» Written instruction
From the material below, pull out each line that includes the word "space" and list those lines in their original order.

Dataset excerpt:

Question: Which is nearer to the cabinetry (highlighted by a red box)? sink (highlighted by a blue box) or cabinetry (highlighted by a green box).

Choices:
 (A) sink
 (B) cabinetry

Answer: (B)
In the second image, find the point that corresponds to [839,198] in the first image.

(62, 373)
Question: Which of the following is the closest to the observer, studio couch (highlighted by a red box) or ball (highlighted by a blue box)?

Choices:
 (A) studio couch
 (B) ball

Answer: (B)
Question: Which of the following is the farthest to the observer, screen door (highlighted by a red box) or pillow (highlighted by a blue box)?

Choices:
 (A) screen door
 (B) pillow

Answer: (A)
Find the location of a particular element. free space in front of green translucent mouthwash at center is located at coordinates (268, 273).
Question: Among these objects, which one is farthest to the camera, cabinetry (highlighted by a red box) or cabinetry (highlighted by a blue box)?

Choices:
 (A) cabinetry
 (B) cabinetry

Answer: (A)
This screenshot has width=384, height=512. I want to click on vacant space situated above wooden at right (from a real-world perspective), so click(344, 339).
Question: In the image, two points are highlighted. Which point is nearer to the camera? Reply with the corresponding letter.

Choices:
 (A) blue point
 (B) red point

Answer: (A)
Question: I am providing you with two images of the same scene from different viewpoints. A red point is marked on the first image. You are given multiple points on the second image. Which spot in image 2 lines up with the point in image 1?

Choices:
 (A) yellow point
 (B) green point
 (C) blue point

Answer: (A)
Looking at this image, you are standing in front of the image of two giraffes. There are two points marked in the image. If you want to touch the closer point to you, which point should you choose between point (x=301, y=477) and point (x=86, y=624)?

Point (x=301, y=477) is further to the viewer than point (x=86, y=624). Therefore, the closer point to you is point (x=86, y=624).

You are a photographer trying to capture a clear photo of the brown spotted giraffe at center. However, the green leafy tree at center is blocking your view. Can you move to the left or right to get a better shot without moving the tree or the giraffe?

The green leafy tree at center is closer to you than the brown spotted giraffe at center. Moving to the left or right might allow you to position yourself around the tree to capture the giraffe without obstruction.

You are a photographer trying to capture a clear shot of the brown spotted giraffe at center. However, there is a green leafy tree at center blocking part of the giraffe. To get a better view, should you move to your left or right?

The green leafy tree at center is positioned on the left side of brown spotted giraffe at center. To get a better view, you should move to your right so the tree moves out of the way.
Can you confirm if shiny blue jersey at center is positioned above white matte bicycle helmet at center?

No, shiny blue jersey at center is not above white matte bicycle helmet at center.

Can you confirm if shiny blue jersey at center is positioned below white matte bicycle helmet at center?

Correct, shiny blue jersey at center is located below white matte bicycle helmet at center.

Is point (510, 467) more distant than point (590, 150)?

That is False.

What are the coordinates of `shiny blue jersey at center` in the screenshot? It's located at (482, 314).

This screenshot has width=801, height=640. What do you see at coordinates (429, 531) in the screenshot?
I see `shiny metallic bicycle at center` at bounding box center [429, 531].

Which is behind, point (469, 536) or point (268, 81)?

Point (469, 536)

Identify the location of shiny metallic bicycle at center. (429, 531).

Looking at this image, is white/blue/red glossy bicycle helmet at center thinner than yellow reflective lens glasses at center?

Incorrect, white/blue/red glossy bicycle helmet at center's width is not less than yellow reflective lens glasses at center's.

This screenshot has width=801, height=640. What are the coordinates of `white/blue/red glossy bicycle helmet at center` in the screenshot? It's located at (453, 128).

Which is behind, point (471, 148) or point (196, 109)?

» Finished exercise
Find the location of a particular element. free space in front of green translucent mouthwash at center is located at coordinates (268, 273).
This screenshot has width=384, height=512. I want to click on vacant space situated above wooden at right (from a real-world perspective), so click(344, 339).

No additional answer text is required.